Task requirements: Please write out each entry below exactly as given.

Dataset records:
* * *

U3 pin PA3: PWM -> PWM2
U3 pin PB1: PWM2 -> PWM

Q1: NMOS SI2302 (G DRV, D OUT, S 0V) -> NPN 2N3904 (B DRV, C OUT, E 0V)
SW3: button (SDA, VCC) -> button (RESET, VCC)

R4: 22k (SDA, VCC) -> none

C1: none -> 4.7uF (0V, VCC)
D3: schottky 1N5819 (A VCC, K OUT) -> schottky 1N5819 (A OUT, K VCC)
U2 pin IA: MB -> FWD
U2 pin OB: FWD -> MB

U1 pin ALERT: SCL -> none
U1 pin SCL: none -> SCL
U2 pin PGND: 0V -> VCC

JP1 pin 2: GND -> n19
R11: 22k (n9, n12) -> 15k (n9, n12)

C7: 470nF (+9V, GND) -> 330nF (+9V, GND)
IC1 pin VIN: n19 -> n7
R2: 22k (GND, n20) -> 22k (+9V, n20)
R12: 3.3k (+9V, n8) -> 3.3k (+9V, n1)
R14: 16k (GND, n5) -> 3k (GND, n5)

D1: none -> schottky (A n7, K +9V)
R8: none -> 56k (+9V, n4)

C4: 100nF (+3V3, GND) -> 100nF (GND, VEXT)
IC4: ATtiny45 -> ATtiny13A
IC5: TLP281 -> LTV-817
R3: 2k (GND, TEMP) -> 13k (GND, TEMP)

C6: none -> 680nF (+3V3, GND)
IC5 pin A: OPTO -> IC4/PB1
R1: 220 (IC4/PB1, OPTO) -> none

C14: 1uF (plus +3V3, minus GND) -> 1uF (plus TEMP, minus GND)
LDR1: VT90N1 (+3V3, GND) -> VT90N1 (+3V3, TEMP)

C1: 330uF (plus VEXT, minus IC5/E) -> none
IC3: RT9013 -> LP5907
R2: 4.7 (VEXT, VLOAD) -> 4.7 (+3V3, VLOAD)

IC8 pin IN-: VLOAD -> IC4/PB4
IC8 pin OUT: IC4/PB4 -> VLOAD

* * *

Solution for this task:
U3 pin PA3: PWM -> PWM2
U3 pin PB1: PWM2 -> PWM

Q1: NMOS SI2302 (G DRV, D OUT, S 0V) -> NPN 2N3904 (B DRV, C OUT, E 0V)
SW3: button (SDA, VCC) -> button (RESET, VCC)

R4: 22k (SDA, VCC) -> none

C1: none -> 4.7uF (0V, VCC)
D3: schottky 1N5819 (A VCC, K OUT) -> schottky 1N5819 (A OUT, K VCC)
U2 pin IA: MB -> FWD
U2 pin OB: FWD -> MB

U1 pin ALERT: SCL -> none
U1 pin SCL: none -> SCL
U2 pin PGND: 0V -> VCC

JP1 pin 2: GND -> n19
R11: 22k (n9, n12) -> 15k (n9, n12)

C7: 470nF (+9V, GND) -> 330nF (+9V, GND)
IC1 pin VIN: n19 -> n7
R2: 22k (GND, n20) -> 22k (+9V, n20)
R12: 3.3k (+9V, n8) -> 3.3k (+9V, n1)
R14: 16k (GND, n5) -> 3k (GND, n5)

D1: none -> schottky (A n7, K +9V)
R8: none -> 56k (+9V, n4)

C4: 100nF (+3V3, GND) -> 100nF (GND, VEXT)
IC4: ATtiny45 -> ATtiny13A
IC5: TLP281 -> LTV-817
R3: 2k (GND, TEMP) -> 13k (GND, TEMP)

C6: none -> 680nF (+3V3, GND)
IC5 pin A: OPTO -> IC4/PB1
R1: 220 (IC4/PB1, OPTO) -> none

C14: 1uF (plus +3V3, minus GND) -> 1uF (plus TEMP, minus GND)
LDR1: VT90N1 (+3V3, GND) -> VT90N1 (+3V3, TEMP)

C1: 330uF (plus VEXT, minus IC5/E) -> none
IC3: RT9013 -> LP5907
R2: 4.7 (VEXT, VLOAD) -> 4.7 (+3V3, VLOAD)

IC8 pin IN-: VLOAD -> IC4/PB4
IC8 pin OUT: IC4/PB4 -> VLOAD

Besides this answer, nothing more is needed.